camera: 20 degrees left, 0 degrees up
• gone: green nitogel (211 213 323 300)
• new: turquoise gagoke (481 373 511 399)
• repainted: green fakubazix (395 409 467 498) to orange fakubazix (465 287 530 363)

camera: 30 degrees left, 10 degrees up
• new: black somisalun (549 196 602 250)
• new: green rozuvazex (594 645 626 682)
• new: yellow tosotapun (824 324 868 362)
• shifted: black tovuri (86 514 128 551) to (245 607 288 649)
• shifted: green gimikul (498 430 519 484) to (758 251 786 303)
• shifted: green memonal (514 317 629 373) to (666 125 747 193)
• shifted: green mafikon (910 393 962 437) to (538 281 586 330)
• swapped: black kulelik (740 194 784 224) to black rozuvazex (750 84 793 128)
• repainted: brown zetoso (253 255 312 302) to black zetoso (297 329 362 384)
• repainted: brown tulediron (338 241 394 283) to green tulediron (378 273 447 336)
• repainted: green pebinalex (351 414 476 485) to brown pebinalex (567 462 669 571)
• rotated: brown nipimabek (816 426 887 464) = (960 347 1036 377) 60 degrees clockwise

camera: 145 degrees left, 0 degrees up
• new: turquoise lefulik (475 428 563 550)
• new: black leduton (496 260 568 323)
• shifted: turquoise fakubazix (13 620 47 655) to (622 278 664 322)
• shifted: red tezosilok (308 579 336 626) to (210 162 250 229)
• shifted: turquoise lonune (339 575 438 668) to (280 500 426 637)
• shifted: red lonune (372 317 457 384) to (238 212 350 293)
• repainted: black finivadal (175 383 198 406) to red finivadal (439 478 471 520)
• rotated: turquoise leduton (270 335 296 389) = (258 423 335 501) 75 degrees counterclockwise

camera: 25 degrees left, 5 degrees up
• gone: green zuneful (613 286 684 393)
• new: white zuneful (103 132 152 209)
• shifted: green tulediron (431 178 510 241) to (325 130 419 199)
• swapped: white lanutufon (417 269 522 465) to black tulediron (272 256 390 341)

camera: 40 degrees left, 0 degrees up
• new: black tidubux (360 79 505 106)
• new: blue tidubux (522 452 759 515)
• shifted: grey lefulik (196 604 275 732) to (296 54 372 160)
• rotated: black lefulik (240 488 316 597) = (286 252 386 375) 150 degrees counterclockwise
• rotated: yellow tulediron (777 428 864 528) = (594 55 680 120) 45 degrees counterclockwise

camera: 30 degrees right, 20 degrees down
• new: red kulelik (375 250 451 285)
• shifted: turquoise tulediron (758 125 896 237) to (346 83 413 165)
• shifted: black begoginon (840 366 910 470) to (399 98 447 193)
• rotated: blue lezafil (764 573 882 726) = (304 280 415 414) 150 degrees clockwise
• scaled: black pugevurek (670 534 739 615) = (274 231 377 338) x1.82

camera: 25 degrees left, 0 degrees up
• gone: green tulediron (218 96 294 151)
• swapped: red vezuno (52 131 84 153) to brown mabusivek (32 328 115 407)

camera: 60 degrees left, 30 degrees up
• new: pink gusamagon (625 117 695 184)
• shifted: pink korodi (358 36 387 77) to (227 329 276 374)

* TASK DIRECTIONS: Transcribe the entries above word for word, from the first line through the line containing "373 511 399)", and nothing else.

* ANSWER SPACE:
camera: 20 degrees left, 0 degrees up
• gone: green nitogel (211 213 323 300)
• new: turquoise gagoke (481 373 511 399)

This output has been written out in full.